Repeat everything in the data exactly except images.

═══ Data ═══

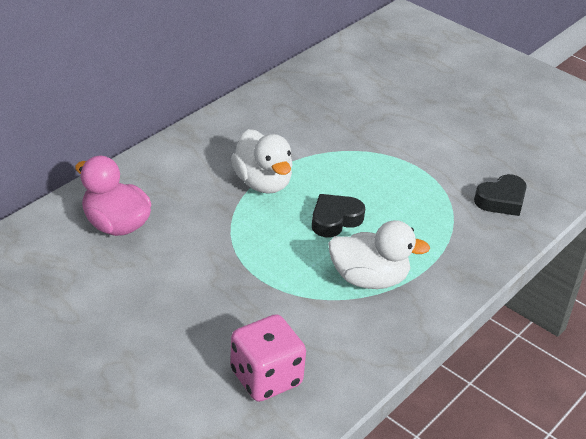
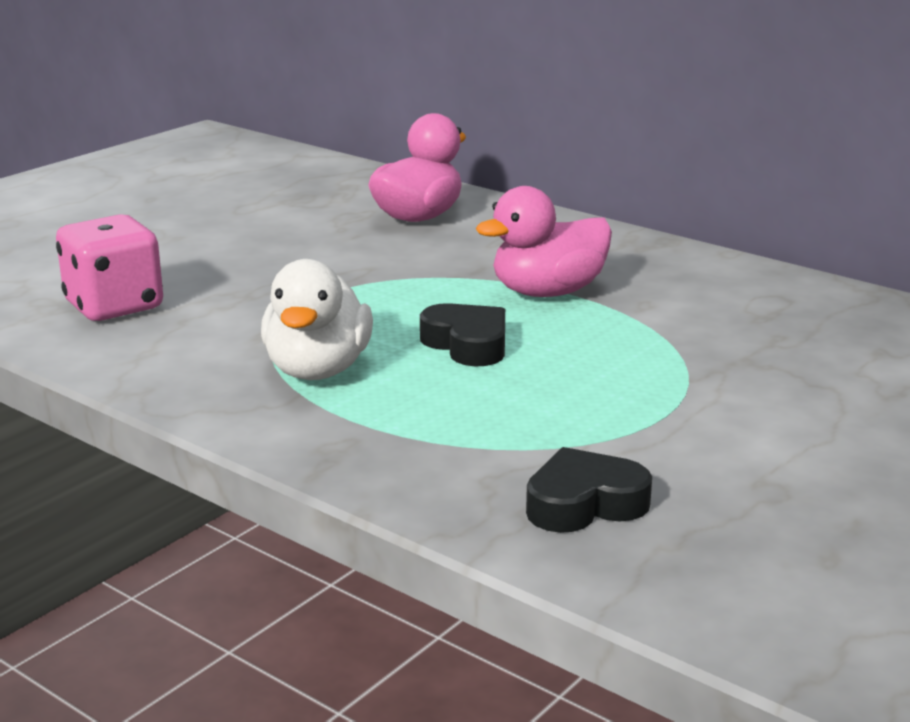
camera: 90 degrees right, 15 degrees down
(262, 183) = (547, 292): white duck -> pink duck
(501, 200) = (584, 503): black heart -> black heart turned 105 degrees clockwise

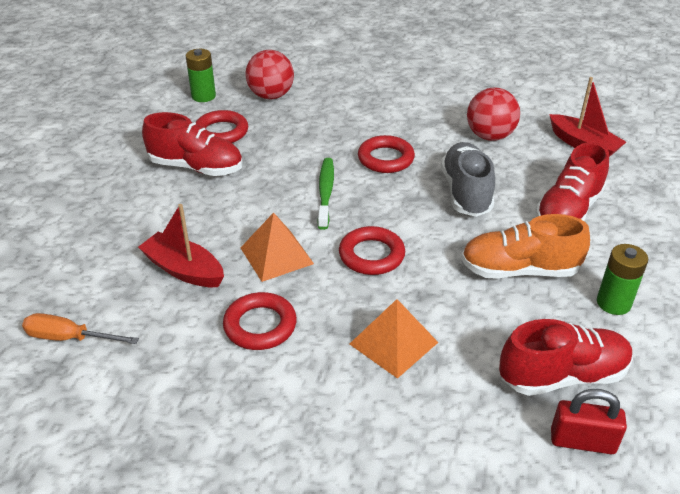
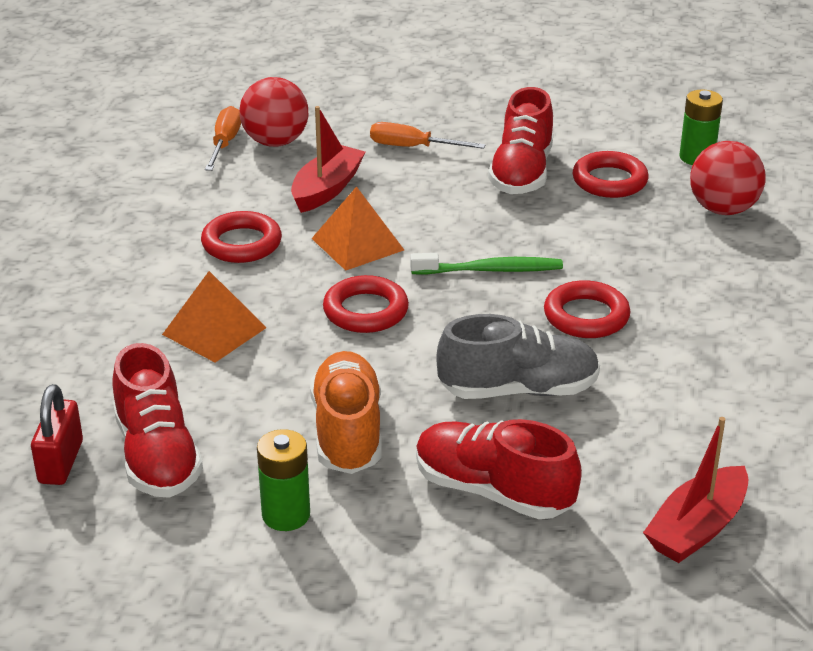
camera: 85 degrees right, 5 degrees down
(133, 218) = (412, 147): none -> orange screwdriver
(490, 136) = (686, 419): red ball -> red ball (275, 142)

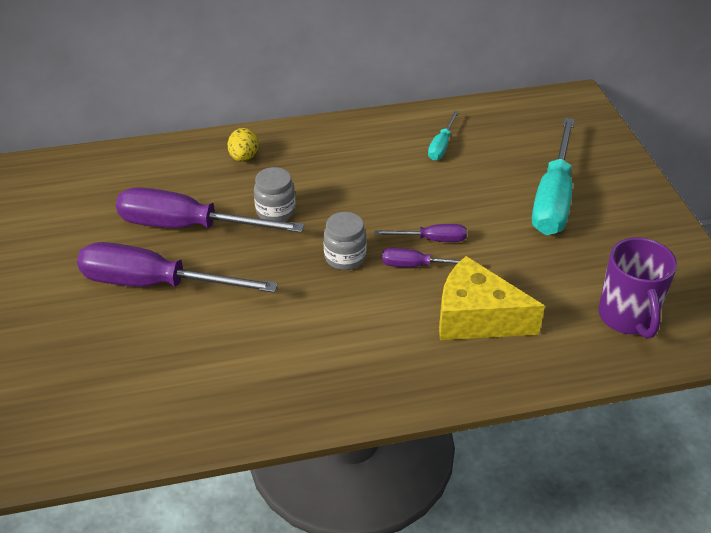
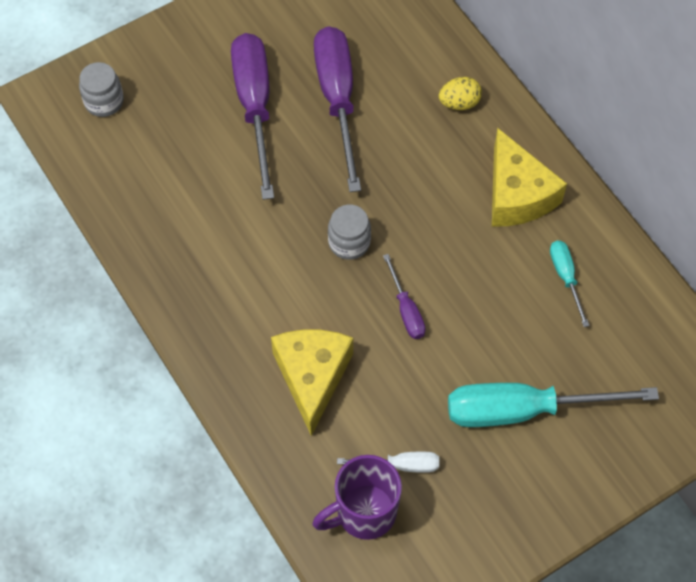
camera: 70 degrees right, 20 degrees up
(275, 211) = (389, 161): grey jar -> grey jar (104, 101)
(352, 150) = (517, 194): none -> yellow cheese
(416, 265) = (363, 307): purple screwdriver -> none
(441, 146) = (565, 277): turquoise screwdriver -> turquoise screwdriver turned 75 degrees clockwise
(585, 282) = (401, 465): none -> white screwdriver

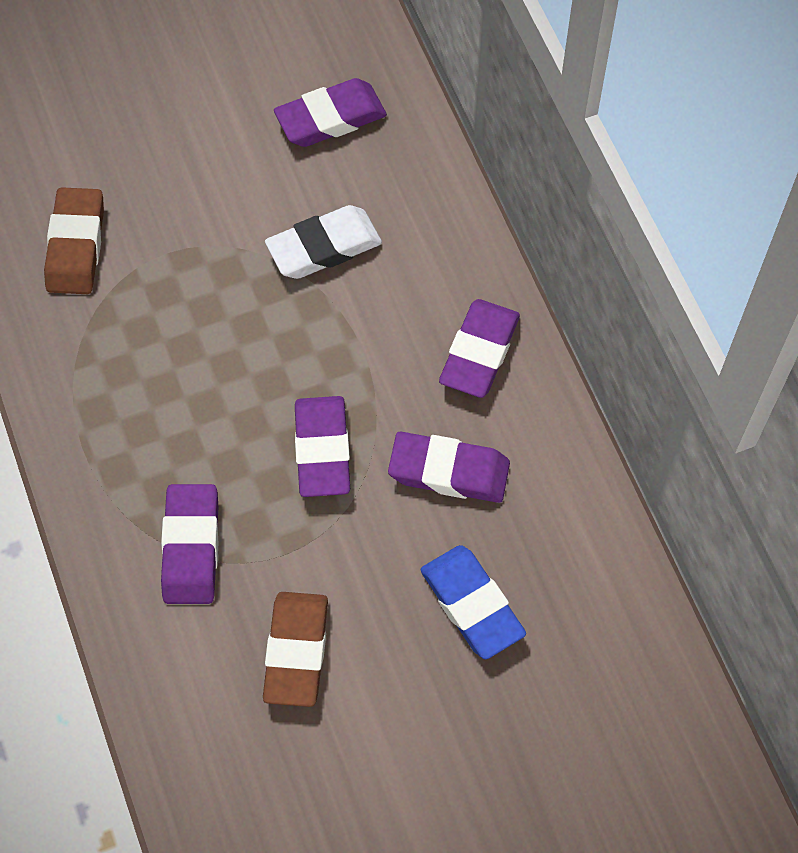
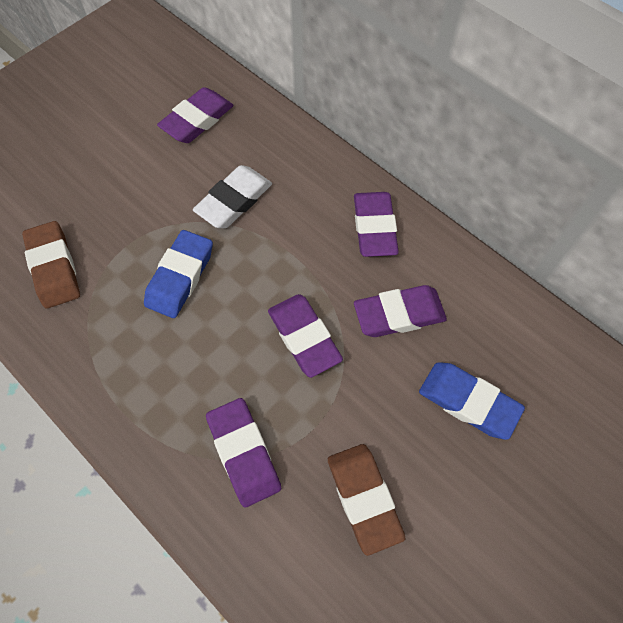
camera: 25 degrees left, 0 degrees up
(214, 317) = (180, 277): none -> blue eraser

═══

Result of this task:
camera: 90 degrees right, 15 degrees down
(262, 183) = (547, 292): white duck -> pink duck
(501, 200) = (584, 503): black heart -> black heart turned 105 degrees clockwise

camera: 85 degrees right, 5 degrees down
(133, 218) = (412, 147): none -> orange screwdriver
(490, 136) = (686, 419): red ball -> red ball (275, 142)

camera: 70 degrees right, 20 degrees up
(275, 211) = (389, 161): grey jar -> grey jar (104, 101)
(352, 150) = (517, 194): none -> yellow cheese
(416, 265) = (363, 307): purple screwdriver -> none
(441, 146) = (565, 277): turquoise screwdriver -> turquoise screwdriver turned 75 degrees clockwise
(585, 282) = (401, 465): none -> white screwdriver

camera: 25 degrees left, 0 degrees up
(214, 317) = (180, 277): none -> blue eraser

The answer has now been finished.